# Your objective
Set out exactly every line of the entries below, starting at the line that holds "(115, 226) = (231, 327): grey" and stopping after the line that holds "(617, 217) = (704, 248): none -> grey tape".

# Dataset records
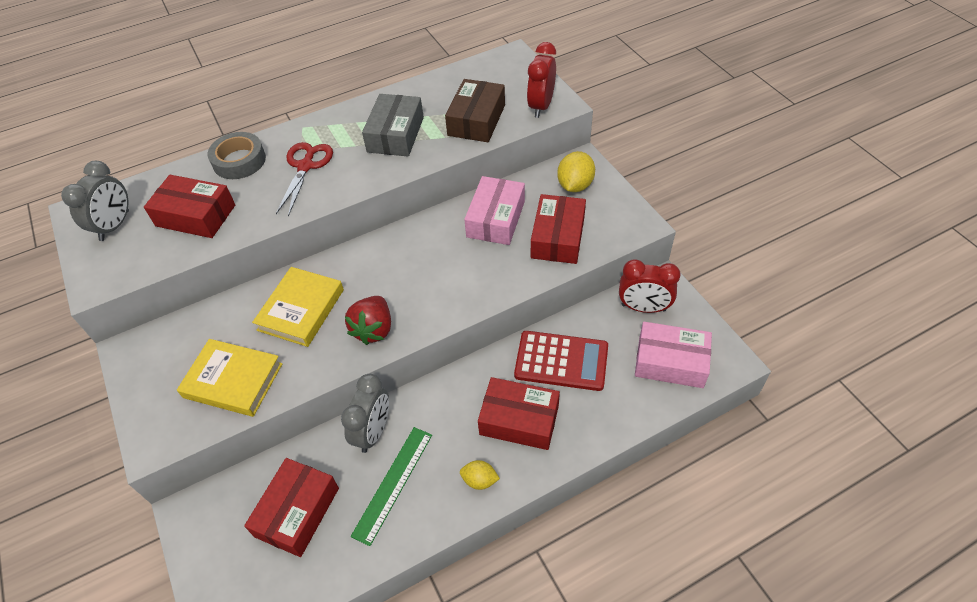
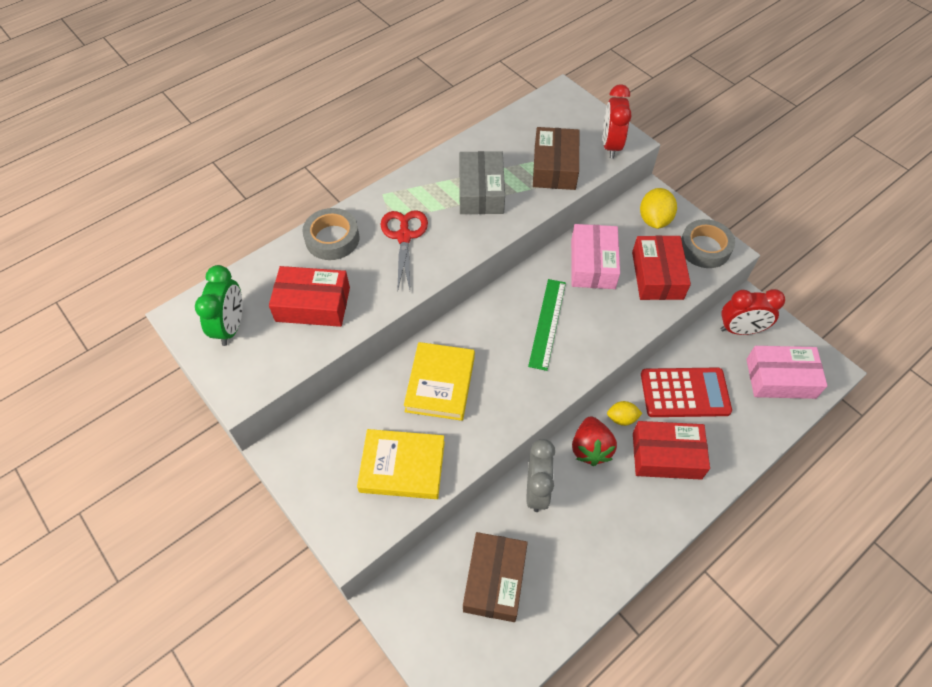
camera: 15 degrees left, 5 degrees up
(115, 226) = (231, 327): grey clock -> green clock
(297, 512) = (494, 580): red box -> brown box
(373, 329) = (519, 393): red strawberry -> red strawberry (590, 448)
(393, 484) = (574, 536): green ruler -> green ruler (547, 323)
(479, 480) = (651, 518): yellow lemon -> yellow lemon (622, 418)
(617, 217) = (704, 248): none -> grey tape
* * *
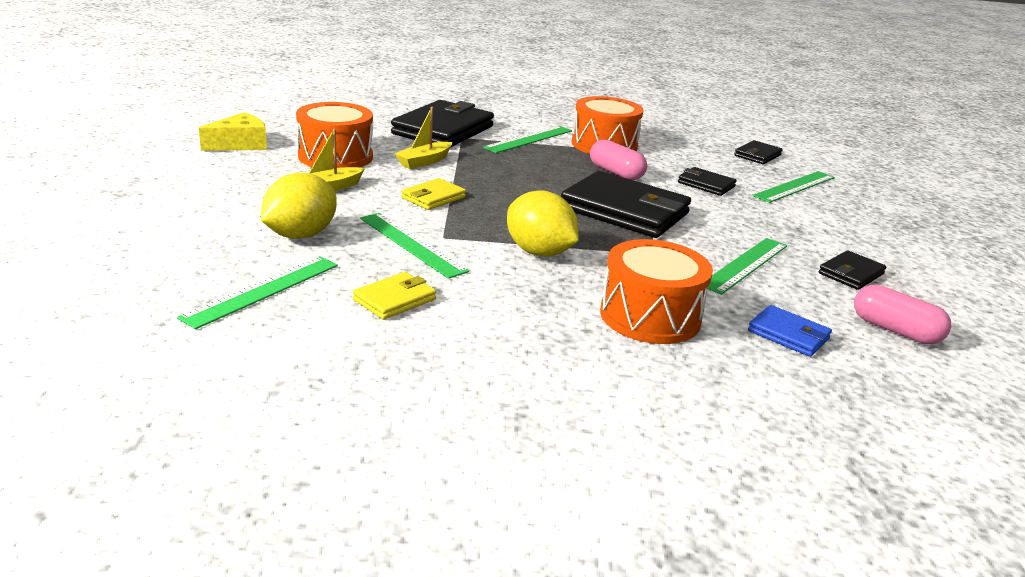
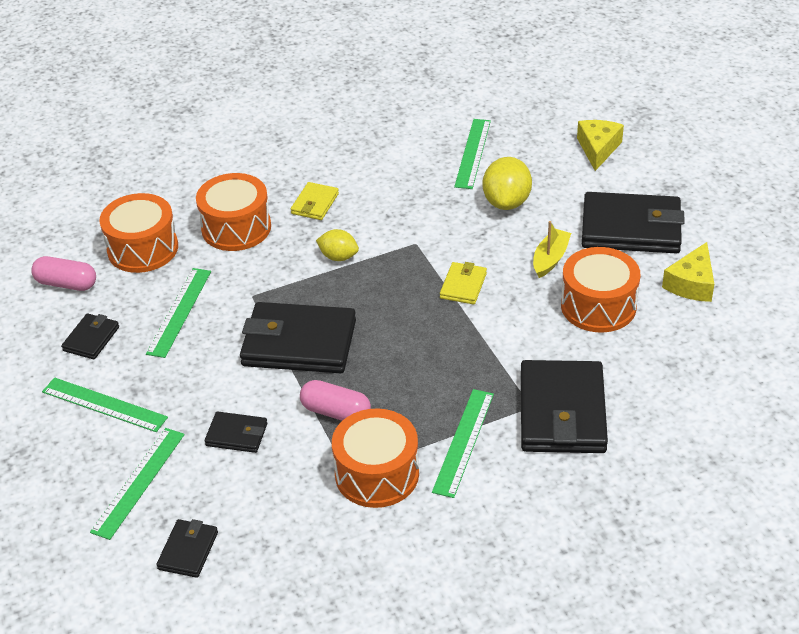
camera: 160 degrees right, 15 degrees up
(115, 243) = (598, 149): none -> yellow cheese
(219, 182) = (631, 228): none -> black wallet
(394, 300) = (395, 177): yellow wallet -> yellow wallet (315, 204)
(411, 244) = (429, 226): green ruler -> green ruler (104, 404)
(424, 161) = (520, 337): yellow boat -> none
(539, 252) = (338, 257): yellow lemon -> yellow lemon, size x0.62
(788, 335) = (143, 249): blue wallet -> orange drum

# Response for this exercise
(115, 226) = (231, 327): grey clock -> green clock
(297, 512) = (494, 580): red box -> brown box
(373, 329) = (519, 393): red strawberry -> red strawberry (590, 448)
(393, 484) = (574, 536): green ruler -> green ruler (547, 323)
(479, 480) = (651, 518): yellow lemon -> yellow lemon (622, 418)
(617, 217) = (704, 248): none -> grey tape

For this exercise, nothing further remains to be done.